*** Source data

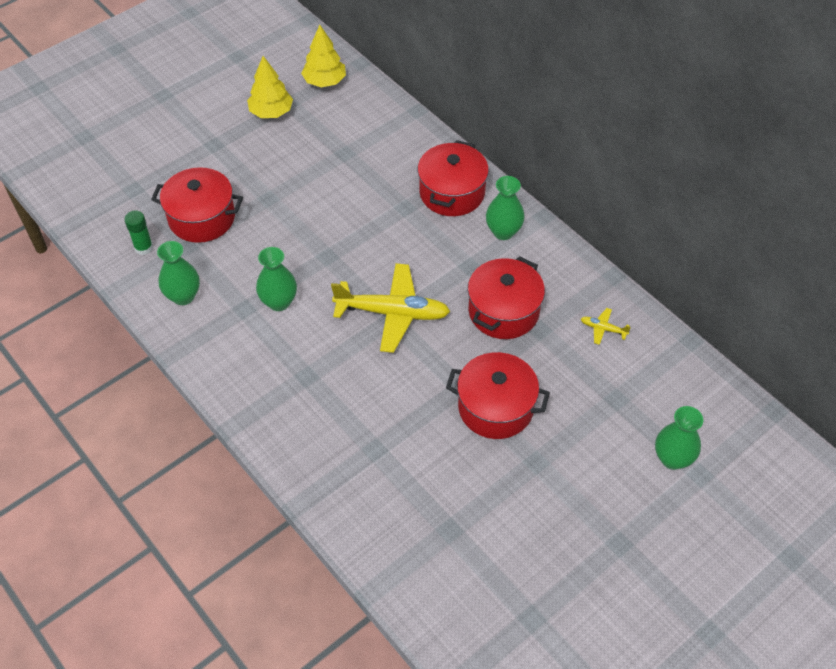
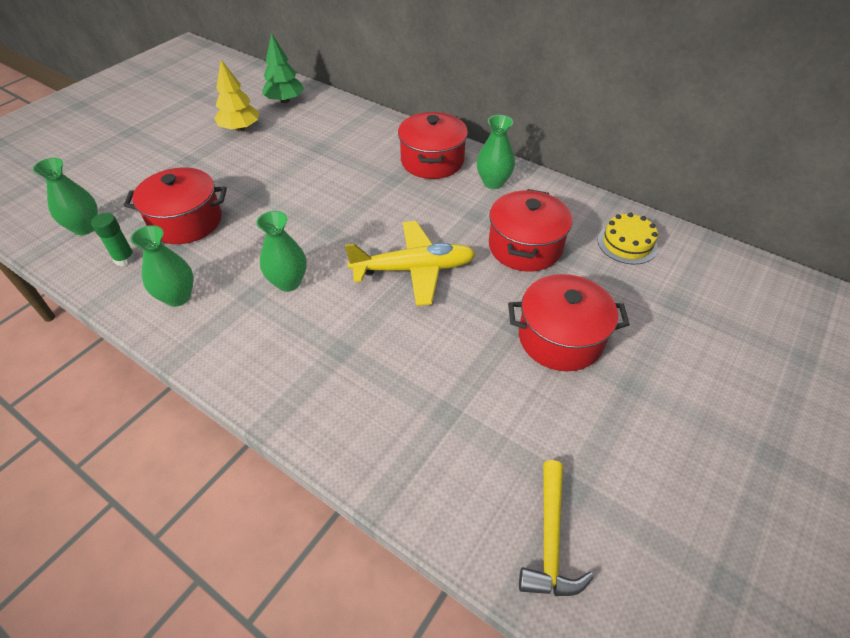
camera: 15 degrees left, 5 degrees down
(325, 81) = (285, 100): yellow tree -> green tree
(417, 559) = (550, 540): none -> yellow hammer
(603, 329) = (627, 243): yellow plane -> yellow cake
(672, 458) = (766, 349): green vase -> green vase (85, 227)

******

» **Task instructions**:
Nothing but the lines from the one with "(417, 559) = (550, 540): none" through the final line of the data belongs in the answer, and they must match exactly.

» **Answer area**:
(417, 559) = (550, 540): none -> yellow hammer
(603, 329) = (627, 243): yellow plane -> yellow cake
(672, 458) = (766, 349): green vase -> green vase (85, 227)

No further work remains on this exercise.